- _WHAT YOU WILL DO_:
From the listing below, return each line that includes "button".

- _RECORDED INFORMATION_:
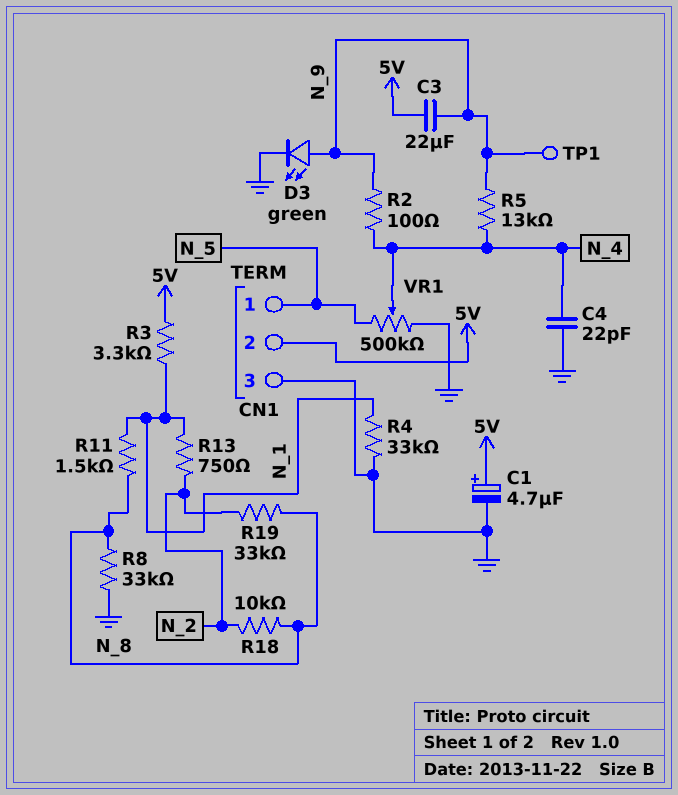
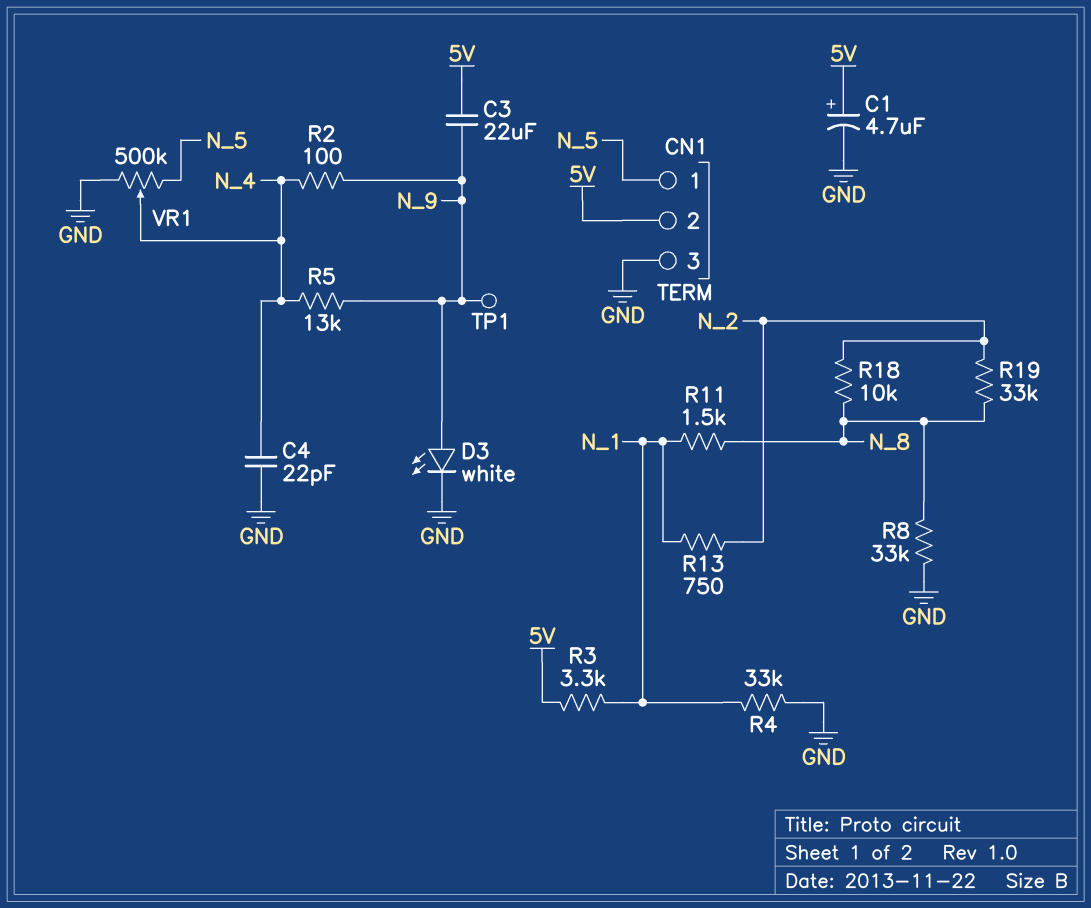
D3: LED green (A N_9, K GND) -> LED white (A N_9, K GND)

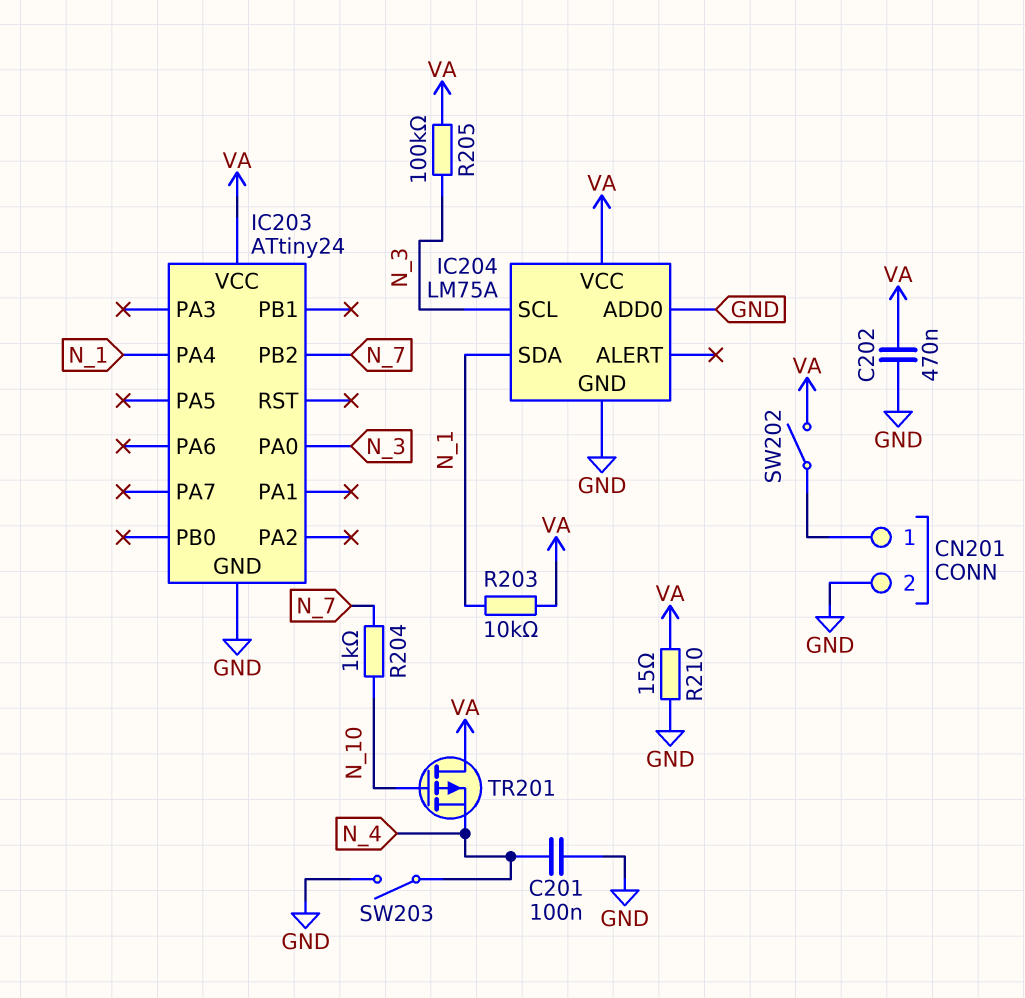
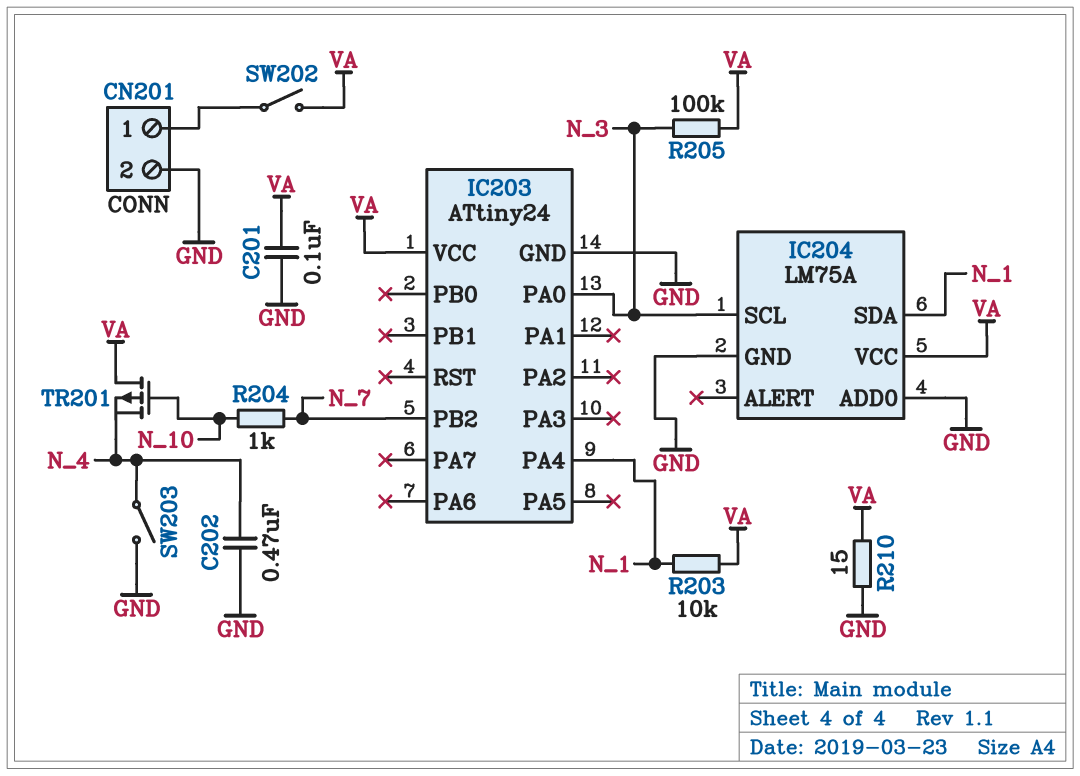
C201: 100nF (GND, N_4) -> 100nF (GND, VA)
C202: 470nF (GND, VA) -> 470nF (GND, N_4)

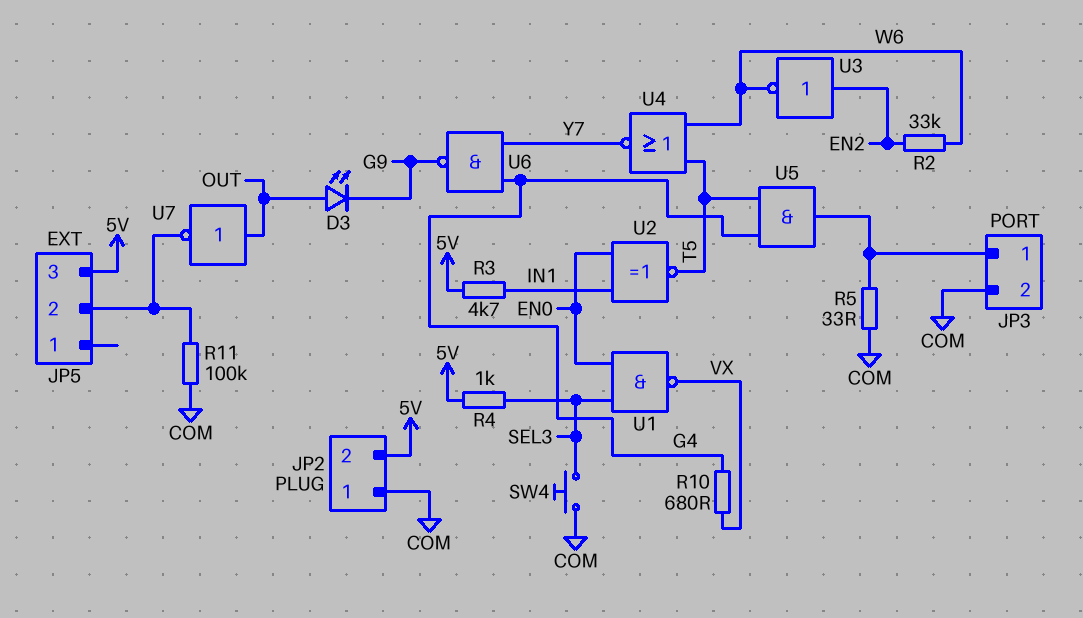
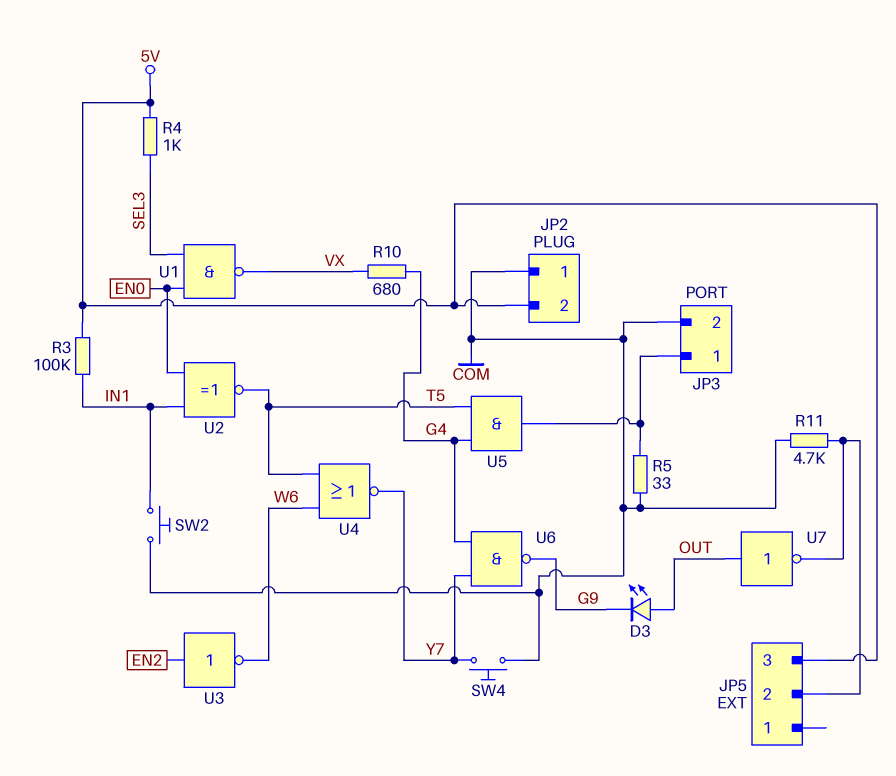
R2: 33k (EN2, W6) -> none
R3: 4.7k (5V, IN1) -> 100k (5V, IN1)
R11: 100k (COM, JP5/2) -> 4.7k (COM, JP5/2)
SW2: none -> button (COM, IN1)
SW4: button (COM, SEL3) -> button (COM, Y7)

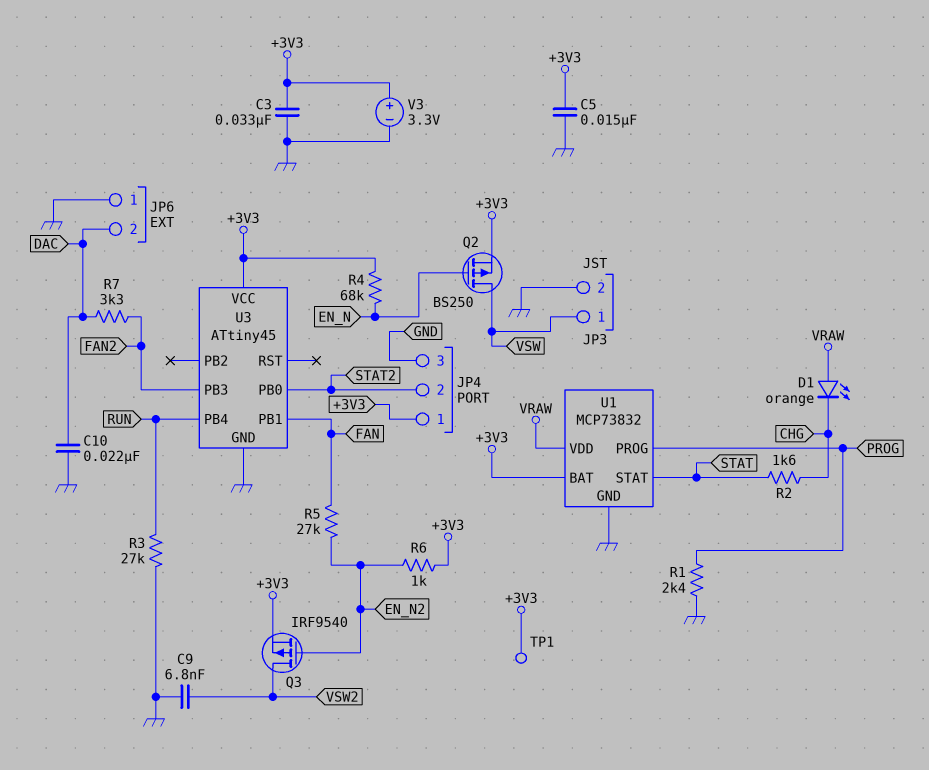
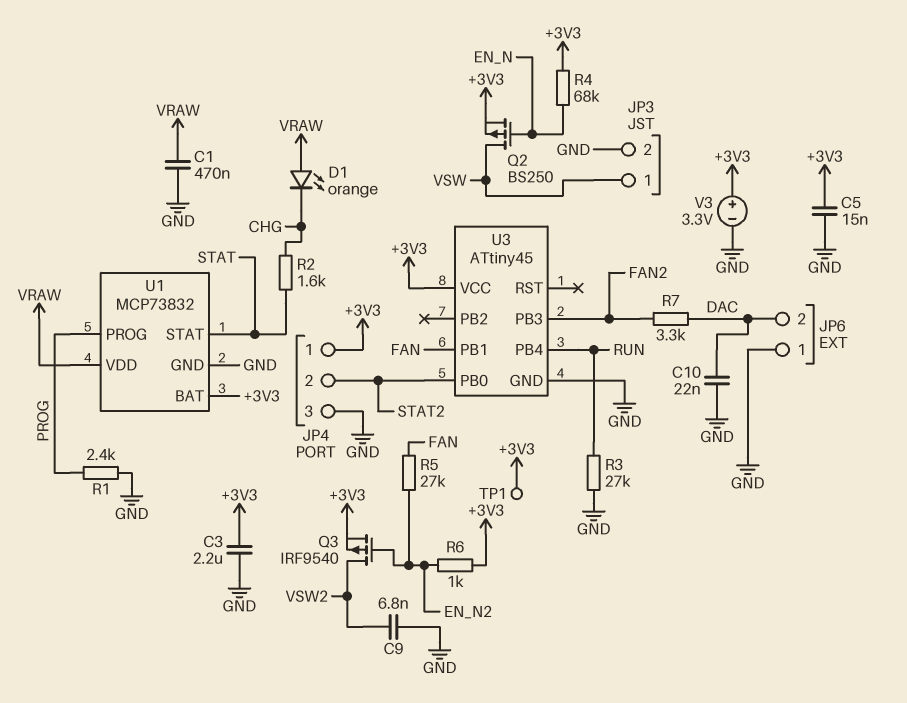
C1: none -> 470nF (GND, VRAW)
C3: 33nF (+3V3, GND) -> 2.2uF (+3V3, GND)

- _SOLUTION_:
SW2: none -> button (COM, IN1)
SW4: button (COM, SEL3) -> button (COM, Y7)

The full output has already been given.